**The task:** The response should consist of every line below, restated exactly, with no pictures.

**Data:**

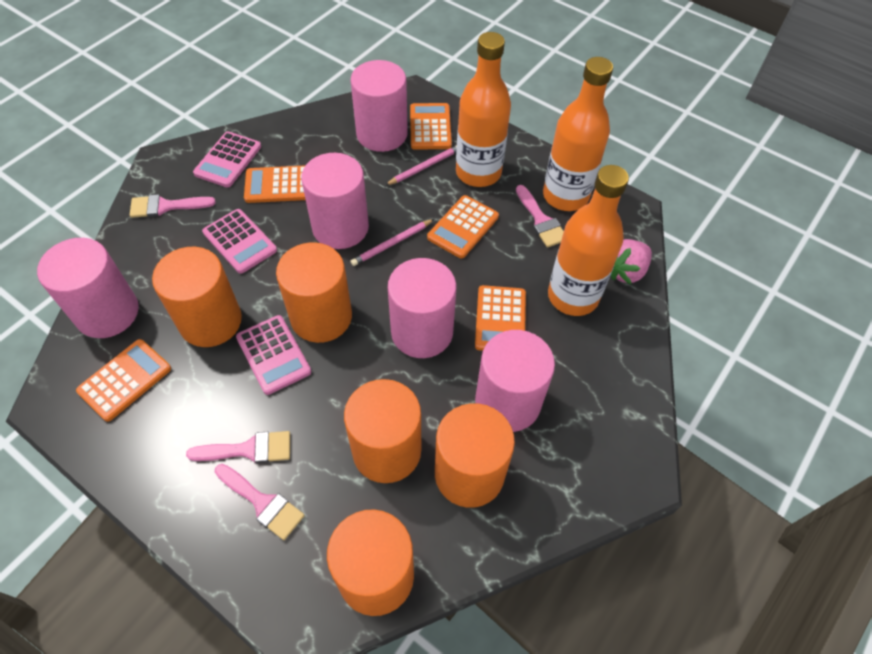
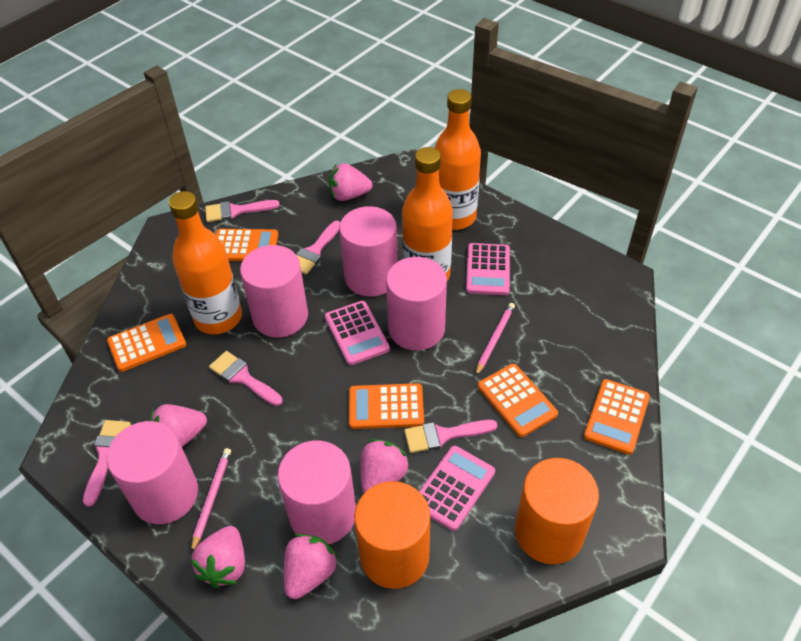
orange cylinder: 5 -> 2
pink brush: 4 -> 5
pink strawberry: 1 -> 5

**Output below:**
orange cylinder: 5 -> 2
pink brush: 4 -> 5
pink strawberry: 1 -> 5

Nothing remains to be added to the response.